• Work item
Copy out each line of the entries where the word "turquoise" is present.

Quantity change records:
--

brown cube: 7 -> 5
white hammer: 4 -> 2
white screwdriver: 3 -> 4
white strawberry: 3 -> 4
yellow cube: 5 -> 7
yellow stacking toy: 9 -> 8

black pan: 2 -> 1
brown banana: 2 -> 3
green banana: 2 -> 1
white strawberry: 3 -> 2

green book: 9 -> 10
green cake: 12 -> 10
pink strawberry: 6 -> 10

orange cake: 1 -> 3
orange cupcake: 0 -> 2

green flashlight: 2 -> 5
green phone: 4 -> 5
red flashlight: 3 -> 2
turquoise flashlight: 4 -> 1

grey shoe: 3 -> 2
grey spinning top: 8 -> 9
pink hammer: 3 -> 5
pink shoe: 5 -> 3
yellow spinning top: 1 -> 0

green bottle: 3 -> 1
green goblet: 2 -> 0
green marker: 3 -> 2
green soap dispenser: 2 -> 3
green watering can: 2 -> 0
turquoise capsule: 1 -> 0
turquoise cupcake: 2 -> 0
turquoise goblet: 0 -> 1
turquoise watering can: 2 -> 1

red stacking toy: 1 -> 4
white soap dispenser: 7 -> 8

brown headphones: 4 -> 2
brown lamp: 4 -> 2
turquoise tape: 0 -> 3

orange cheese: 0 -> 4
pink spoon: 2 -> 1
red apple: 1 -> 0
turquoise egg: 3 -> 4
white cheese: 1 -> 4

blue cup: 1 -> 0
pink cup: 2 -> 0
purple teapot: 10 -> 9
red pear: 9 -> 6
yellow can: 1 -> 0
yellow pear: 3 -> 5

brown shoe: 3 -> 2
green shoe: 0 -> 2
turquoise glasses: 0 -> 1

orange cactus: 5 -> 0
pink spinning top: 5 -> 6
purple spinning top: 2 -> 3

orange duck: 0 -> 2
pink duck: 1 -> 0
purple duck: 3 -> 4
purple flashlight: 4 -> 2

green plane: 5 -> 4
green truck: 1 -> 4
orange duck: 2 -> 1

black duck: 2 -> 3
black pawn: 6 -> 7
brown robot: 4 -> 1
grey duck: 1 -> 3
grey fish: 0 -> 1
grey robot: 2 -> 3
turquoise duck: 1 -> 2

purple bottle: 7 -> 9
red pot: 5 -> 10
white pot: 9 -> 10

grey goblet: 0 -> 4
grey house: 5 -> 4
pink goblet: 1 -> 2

--

• Solution for this task
turquoise flashlight: 4 -> 1
turquoise capsule: 1 -> 0
turquoise cupcake: 2 -> 0
turquoise goblet: 0 -> 1
turquoise watering can: 2 -> 1
turquoise tape: 0 -> 3
turquoise egg: 3 -> 4
turquoise glasses: 0 -> 1
turquoise duck: 1 -> 2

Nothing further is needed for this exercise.